** Begin DATA PROVIDED **

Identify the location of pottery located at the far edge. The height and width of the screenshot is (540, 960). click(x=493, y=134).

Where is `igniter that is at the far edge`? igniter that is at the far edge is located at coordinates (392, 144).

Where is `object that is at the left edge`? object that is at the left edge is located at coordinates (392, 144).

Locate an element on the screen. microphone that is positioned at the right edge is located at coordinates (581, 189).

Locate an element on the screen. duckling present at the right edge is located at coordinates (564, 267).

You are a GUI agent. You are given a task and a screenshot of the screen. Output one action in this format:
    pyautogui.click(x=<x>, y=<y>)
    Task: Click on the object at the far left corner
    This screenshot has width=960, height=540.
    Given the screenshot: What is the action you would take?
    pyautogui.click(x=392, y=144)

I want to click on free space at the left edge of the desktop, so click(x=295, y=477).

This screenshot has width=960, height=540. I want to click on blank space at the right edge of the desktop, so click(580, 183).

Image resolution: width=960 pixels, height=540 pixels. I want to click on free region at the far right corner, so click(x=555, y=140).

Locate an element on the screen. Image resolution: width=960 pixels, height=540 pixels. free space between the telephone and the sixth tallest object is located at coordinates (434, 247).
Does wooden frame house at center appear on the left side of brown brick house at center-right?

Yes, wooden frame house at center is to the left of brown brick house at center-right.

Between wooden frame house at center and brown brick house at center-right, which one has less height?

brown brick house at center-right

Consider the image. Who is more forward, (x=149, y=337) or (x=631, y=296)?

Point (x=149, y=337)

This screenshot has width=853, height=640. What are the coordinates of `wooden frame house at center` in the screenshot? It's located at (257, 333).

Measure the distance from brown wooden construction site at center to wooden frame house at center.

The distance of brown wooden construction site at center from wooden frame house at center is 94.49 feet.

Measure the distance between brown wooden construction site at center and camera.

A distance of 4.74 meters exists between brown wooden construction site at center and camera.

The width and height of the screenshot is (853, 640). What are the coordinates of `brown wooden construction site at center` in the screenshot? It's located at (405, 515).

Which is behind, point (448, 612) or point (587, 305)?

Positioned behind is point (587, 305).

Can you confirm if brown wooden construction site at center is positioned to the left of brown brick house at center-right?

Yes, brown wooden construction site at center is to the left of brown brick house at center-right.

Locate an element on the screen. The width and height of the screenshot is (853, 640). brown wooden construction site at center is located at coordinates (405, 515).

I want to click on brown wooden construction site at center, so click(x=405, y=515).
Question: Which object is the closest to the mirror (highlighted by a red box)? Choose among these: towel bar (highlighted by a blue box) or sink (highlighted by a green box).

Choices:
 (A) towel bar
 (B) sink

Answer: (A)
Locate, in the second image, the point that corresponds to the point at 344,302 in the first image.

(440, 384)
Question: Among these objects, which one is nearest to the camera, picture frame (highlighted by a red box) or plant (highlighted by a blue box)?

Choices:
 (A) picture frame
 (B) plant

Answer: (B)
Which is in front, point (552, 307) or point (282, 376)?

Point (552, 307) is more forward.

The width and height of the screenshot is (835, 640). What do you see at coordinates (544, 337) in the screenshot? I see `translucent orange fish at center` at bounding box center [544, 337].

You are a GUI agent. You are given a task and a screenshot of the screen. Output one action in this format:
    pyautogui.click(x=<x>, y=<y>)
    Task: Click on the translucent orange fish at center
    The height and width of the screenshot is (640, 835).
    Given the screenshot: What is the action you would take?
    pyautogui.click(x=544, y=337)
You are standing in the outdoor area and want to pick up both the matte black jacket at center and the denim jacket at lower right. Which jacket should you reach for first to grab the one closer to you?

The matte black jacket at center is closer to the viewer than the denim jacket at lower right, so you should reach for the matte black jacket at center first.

** End DATA PROVIDED **

▶ _EXERCISE DETAILS_:
Render every line of the records above as a JSON list of strings, one string per line, leaving out blank lines.

▶ _EXERCISE ANSWER_:
[
  "Identify the location of pottery located at the far edge. The height and width of the screenshot is (540, 960). click(x=493, y=134).",
  "Where is `igniter that is at the far edge`? igniter that is at the far edge is located at coordinates (392, 144).",
  "Where is `object that is at the left edge`? object that is at the left edge is located at coordinates (392, 144).",
  "Locate an element on the screen. microphone that is positioned at the right edge is located at coordinates (581, 189).",
  "Locate an element on the screen. duckling present at the right edge is located at coordinates (564, 267).",
  "You are a GUI agent. You are given a task and a screenshot of the screen. Output one action in this format:",
  "    pyautogui.click(x=<x>, y=<y>)",
  "    Task: Click on the object at the far left corner",
  "    This screenshot has width=960, height=540.",
  "    Given the screenshot: What is the action you would take?",
  "    pyautogui.click(x=392, y=144)",
  "I want to click on free space at the left edge of the desktop, so click(x=295, y=477).",
  "This screenshot has width=960, height=540. I want to click on blank space at the right edge of the desktop, so click(580, 183).",
  "Image resolution: width=960 pixels, height=540 pixels. I want to click on free region at the far right corner, so click(x=555, y=140).",
  "Locate an element on the screen. Image resolution: width=960 pixels, height=540 pixels. free space between the telephone and the sixth tallest object is located at coordinates (434, 247).",
  "Does wooden frame house at center appear on the left side of brown brick house at center-right?",
  "Yes, wooden frame house at center is to the left of brown brick house at center-right.",
  "Between wooden frame house at center and brown brick house at center-right, which one has less height?",
  "brown brick house at center-right",
  "Consider the image. Who is more forward, (x=149, y=337) or (x=631, y=296)?",
  "Point (x=149, y=337)",
  "This screenshot has width=853, height=640. What are the coordinates of `wooden frame house at center` in the screenshot? It's located at (257, 333).",
  "Measure the distance from brown wooden construction site at center to wooden frame house at center.",
  "The distance of brown wooden construction site at center from wooden frame house at center is 94.49 feet.",
  "Measure the distance between brown wooden construction site at center and camera.",
  "A distance of 4.74 meters exists between brown wooden construction site at center and camera.",
  "The width and height of the screenshot is (853, 640). What are the coordinates of `brown wooden construction site at center` in the screenshot? It's located at (405, 515).",
  "Which is behind, point (448, 612) or point (587, 305)?",
  "Positioned behind is point (587, 305).",
  "Can you confirm if brown wooden construction site at center is positioned to the left of brown brick house at center-right?",
  "Yes, brown wooden construction site at center is to the left of brown brick house at center-right.",
  "Locate an element on the screen. The width and height of the screenshot is (853, 640). brown wooden construction site at center is located at coordinates (405, 515).",
  "I want to click on brown wooden construction site at center, so click(x=405, y=515).",
  "Question: Which object is the closest to the mirror (highlighted by a red box)? Choose among these: towel bar (highlighted by a blue box) or sink (highlighted by a green box).",
  "Choices:",
  " (A) towel bar",
  " (B) sink",
  "Answer: (A)",
  "Locate, in the second image, the point that corresponds to the point at 344,302 in the first image.",
  "(440, 384)",
  "Question: Among these objects, which one is nearest to the camera, picture frame (highlighted by a red box) or plant (highlighted by a blue box)?",
  "Choices:",
  " (A) picture frame",
  " (B) plant",
  "Answer: (B)",
  "Which is in front, point (552, 307) or point (282, 376)?",
  "Point (552, 307) is more forward.",
  "The width and height of the screenshot is (835, 640). What do you see at coordinates (544, 337) in the screenshot? I see `translucent orange fish at center` at bounding box center [544, 337].",
  "You are a GUI agent. You are given a task and a screenshot of the screen. Output one action in this format:",
  "    pyautogui.click(x=<x>, y=<y>)",
  "    Task: Click on the translucent orange fish at center",
  "    The height and width of the screenshot is (640, 835).",
  "    Given the screenshot: What is the action you would take?",
  "    pyautogui.click(x=544, y=337)",
  "You are standing in the outdoor area and want to pick up both the matte black jacket at center and the denim jacket at lower right. Which jacket should you reach for first to grab the one closer to you?",
  "The matte black jacket at center is closer to the viewer than the denim jacket at lower right, so you should reach for the matte black jacket at center first."
]